Search the records below for the string "none" and copy each line where it turns up.

━━━━━━━━

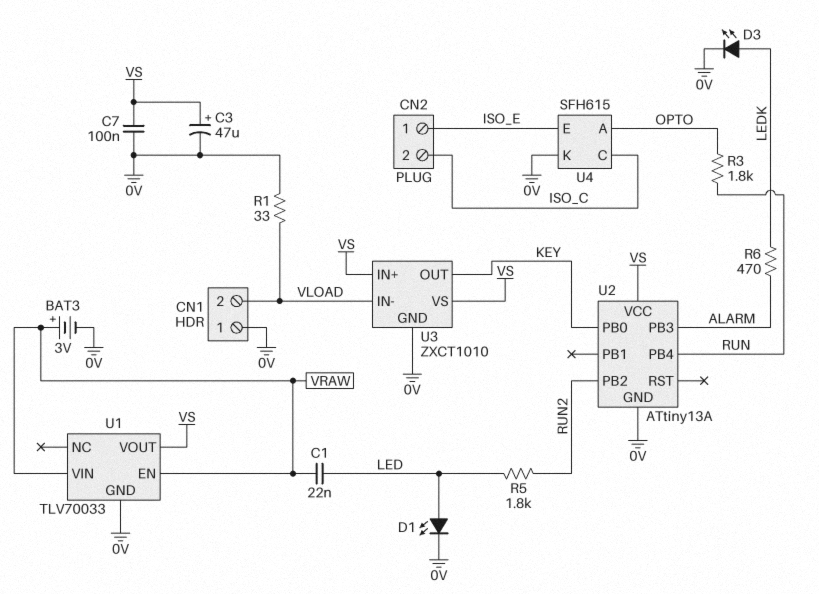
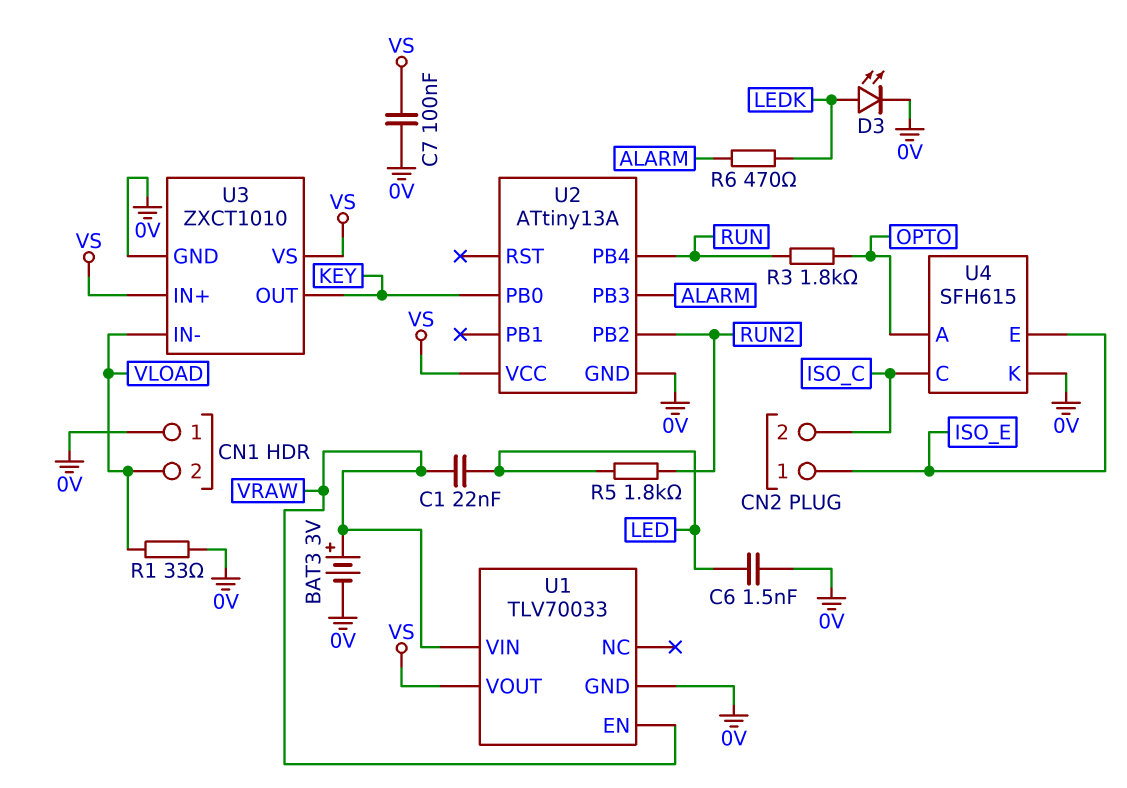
C3: 47uF (plus VS, minus 0V) -> none
C6: none -> 1.5nF (0V, LED)
D1: LED (A LED, K 0V) -> none

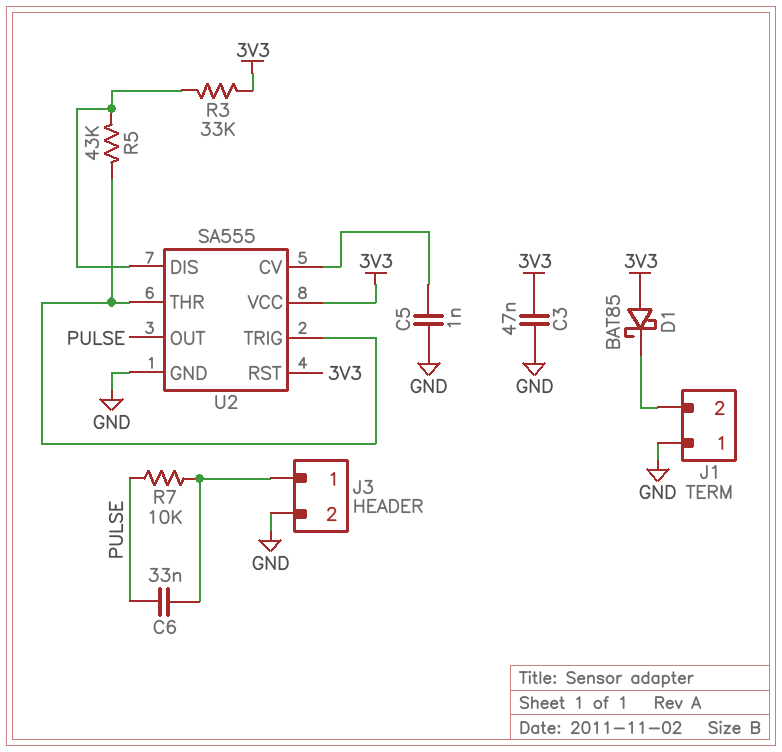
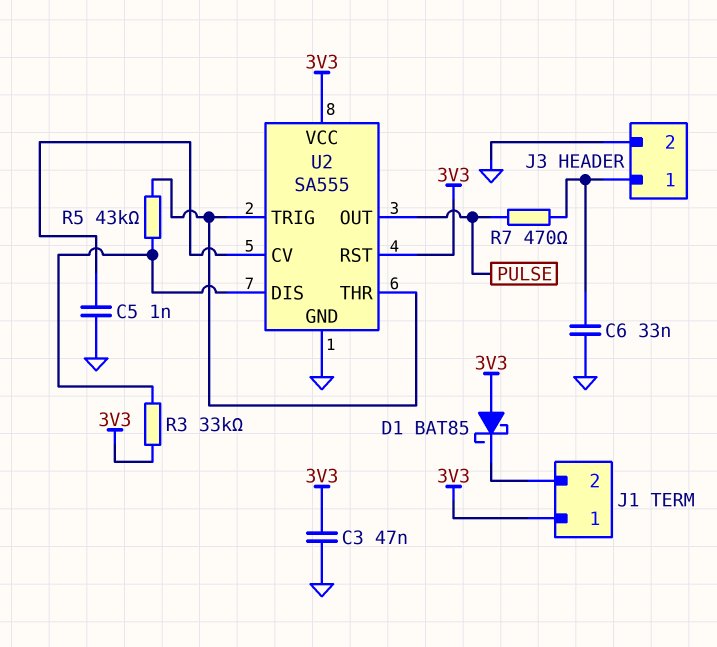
C6: 33nF (J3/1, PULSE) -> 33nF (GND, J3/1)
J1 pin 1: GND -> 3V3
R7: 10k (J3/1, PULSE) -> 470 (J3/1, PULSE)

━━━━━━━━

## [Exercise answer]
C3: 47uF (plus VS, minus 0V) -> none
C6: none -> 1.5nF (0V, LED)
D1: LED (A LED, K 0V) -> none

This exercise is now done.